──────── Supplied material
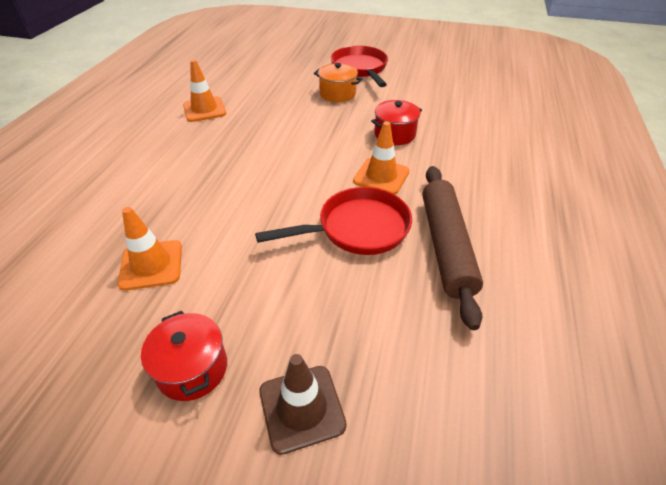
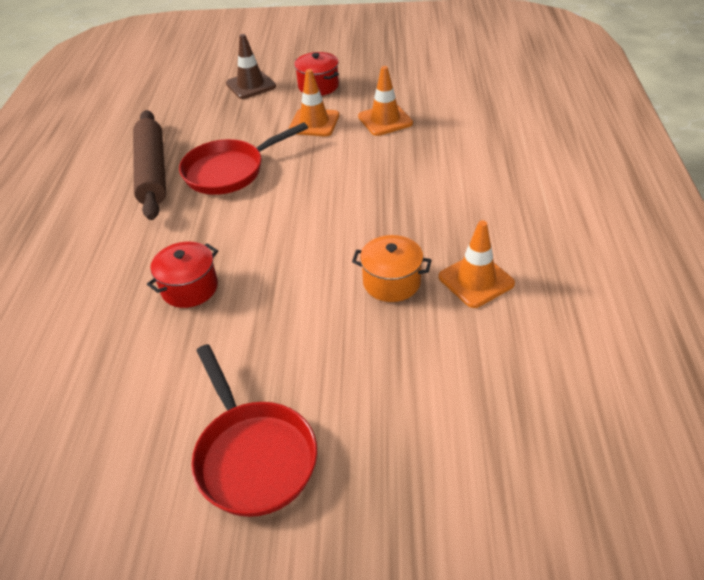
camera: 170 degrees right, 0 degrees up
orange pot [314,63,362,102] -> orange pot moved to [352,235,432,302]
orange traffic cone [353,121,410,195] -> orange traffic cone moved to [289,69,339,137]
────────────────
Write out the data word for word, with every picture dropped.

camera: 170 degrees right, 0 degrees up
orange pot [314,63,362,102] -> orange pot moved to [352,235,432,302]
orange traffic cone [353,121,410,195] -> orange traffic cone moved to [289,69,339,137]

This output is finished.